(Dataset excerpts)
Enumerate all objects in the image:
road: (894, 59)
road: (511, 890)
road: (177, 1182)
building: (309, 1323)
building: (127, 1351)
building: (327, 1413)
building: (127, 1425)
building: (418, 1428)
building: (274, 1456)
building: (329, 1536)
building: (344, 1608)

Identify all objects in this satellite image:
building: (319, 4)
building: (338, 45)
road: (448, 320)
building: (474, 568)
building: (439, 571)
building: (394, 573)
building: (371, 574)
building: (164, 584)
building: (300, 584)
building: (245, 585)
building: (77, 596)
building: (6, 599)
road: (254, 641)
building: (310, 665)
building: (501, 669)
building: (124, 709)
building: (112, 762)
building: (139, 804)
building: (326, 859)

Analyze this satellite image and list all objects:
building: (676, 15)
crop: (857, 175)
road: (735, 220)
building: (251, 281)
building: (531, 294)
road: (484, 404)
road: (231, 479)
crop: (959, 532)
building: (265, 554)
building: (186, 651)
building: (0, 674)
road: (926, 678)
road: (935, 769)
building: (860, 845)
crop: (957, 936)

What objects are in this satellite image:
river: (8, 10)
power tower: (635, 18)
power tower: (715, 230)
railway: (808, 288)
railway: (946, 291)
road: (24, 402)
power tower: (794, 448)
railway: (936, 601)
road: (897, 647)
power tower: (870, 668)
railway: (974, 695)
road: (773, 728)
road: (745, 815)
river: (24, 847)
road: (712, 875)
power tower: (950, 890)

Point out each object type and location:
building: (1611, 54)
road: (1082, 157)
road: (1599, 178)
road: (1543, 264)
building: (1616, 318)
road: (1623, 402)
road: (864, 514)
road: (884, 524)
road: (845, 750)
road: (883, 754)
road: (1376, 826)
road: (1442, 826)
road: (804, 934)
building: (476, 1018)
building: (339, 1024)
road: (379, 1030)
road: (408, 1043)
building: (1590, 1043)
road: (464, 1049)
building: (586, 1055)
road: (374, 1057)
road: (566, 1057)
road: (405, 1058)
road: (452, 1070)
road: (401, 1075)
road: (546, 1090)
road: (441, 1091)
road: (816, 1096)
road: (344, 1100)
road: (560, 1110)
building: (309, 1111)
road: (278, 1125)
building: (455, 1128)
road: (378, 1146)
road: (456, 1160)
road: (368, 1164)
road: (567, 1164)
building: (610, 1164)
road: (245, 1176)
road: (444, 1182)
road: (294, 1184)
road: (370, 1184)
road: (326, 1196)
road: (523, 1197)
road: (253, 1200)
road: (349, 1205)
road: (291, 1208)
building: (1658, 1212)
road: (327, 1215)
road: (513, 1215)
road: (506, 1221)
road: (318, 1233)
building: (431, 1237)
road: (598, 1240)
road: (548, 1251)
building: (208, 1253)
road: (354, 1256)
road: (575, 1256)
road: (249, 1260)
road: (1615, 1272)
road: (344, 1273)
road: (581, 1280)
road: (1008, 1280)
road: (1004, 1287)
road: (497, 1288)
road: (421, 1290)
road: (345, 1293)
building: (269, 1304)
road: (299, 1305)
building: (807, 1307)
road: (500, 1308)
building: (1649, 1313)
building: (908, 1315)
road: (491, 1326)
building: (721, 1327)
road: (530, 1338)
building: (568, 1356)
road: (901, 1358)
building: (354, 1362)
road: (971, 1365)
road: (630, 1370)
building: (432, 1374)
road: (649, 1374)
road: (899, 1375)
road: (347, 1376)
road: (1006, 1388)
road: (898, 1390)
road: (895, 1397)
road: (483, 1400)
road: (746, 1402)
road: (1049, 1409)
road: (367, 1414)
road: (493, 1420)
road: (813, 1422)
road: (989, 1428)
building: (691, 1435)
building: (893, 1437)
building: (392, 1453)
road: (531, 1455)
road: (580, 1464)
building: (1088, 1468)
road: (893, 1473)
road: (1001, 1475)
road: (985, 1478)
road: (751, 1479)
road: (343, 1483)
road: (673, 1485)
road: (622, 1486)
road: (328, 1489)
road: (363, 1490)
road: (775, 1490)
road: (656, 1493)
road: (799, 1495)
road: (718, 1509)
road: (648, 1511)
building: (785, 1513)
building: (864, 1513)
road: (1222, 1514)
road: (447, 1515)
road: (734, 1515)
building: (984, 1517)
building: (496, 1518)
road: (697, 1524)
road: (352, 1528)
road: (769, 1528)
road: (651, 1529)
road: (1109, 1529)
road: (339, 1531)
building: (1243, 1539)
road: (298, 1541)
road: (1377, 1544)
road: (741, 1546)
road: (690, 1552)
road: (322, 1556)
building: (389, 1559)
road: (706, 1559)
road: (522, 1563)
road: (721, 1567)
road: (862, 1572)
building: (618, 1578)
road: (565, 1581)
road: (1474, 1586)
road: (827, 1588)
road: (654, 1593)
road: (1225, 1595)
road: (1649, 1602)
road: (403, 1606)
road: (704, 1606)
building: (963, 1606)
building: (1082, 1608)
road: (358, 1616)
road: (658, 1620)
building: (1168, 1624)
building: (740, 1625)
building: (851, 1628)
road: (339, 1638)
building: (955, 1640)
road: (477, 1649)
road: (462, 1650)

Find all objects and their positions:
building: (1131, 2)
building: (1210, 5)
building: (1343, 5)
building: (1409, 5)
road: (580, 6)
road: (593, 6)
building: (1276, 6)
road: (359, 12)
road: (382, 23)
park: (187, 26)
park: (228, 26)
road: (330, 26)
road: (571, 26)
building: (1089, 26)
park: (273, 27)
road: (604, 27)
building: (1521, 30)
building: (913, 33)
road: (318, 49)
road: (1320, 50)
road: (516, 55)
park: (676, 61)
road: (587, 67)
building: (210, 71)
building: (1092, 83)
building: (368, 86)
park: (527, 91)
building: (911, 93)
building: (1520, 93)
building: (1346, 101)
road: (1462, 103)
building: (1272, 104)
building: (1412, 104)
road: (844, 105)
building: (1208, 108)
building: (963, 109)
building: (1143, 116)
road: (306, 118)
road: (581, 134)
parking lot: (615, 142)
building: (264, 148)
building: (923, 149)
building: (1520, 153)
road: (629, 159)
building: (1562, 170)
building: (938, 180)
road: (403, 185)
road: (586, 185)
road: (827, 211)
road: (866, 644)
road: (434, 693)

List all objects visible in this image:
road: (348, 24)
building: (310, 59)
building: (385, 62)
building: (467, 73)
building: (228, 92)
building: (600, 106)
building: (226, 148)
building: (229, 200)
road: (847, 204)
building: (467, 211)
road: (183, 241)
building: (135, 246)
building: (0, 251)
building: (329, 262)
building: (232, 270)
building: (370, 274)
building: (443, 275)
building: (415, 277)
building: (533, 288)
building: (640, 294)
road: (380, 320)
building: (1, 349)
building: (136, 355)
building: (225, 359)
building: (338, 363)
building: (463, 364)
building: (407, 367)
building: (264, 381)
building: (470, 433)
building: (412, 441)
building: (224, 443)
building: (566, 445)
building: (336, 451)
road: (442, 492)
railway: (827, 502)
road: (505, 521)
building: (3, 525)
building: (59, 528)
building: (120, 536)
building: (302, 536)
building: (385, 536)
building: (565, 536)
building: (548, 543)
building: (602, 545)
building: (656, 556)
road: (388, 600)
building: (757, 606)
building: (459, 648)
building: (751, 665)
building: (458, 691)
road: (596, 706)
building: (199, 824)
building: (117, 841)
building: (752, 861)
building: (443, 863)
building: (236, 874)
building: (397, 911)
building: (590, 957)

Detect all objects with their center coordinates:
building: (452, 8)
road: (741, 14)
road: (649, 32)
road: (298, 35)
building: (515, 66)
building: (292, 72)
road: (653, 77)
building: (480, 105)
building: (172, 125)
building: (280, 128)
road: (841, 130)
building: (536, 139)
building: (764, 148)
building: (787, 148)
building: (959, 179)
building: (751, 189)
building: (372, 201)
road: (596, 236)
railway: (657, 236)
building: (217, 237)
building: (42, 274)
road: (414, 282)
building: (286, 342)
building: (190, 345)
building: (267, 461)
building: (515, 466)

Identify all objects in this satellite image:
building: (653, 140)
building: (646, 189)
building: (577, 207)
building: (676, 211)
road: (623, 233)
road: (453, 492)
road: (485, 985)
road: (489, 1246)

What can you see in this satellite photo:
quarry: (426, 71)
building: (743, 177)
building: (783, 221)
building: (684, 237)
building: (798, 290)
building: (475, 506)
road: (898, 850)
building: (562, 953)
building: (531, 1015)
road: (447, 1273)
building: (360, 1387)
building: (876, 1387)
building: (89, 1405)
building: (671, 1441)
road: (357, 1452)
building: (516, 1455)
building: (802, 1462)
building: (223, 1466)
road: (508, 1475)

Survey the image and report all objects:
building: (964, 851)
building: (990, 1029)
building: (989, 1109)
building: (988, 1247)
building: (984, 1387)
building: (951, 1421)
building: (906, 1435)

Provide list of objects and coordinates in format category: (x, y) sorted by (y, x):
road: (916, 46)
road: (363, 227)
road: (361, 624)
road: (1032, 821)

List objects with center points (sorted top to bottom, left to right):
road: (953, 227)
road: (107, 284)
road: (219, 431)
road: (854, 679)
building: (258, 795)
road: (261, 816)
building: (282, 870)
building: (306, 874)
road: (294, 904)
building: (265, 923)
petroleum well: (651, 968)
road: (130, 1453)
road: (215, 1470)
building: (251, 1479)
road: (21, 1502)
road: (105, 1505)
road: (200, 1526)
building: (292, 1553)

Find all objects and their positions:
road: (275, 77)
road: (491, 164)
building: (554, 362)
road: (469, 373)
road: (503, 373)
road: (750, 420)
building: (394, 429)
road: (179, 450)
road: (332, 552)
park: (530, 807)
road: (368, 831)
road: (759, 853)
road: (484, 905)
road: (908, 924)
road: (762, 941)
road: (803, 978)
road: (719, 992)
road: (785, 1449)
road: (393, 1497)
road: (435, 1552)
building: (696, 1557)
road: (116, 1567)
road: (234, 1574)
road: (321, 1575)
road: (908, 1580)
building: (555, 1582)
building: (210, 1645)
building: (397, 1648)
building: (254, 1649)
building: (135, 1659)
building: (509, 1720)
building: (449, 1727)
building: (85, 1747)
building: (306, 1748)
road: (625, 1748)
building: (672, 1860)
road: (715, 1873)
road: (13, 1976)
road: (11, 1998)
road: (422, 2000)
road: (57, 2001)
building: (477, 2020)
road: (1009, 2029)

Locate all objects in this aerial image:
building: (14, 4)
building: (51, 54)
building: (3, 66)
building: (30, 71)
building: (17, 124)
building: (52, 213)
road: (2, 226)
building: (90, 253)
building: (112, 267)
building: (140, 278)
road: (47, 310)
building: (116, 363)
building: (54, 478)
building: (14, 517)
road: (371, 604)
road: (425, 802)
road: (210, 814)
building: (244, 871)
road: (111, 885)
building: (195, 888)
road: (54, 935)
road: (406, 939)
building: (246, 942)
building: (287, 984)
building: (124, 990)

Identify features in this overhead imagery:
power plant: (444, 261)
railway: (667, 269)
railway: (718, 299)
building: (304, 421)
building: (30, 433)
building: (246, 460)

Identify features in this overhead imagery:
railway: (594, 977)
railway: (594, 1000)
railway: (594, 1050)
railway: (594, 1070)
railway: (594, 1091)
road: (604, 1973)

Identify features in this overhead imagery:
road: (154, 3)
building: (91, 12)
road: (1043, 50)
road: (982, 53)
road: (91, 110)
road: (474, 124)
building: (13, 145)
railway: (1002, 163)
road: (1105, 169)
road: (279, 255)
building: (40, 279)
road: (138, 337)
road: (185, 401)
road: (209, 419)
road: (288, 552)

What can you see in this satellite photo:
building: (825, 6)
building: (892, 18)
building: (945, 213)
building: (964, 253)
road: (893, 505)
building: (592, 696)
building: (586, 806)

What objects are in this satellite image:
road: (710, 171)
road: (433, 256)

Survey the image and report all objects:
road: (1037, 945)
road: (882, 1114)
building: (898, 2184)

## [Exercise details]
After reading the records above, say how many lines hold the string "sorted", using only a number.

## [Solution to this exercise]
2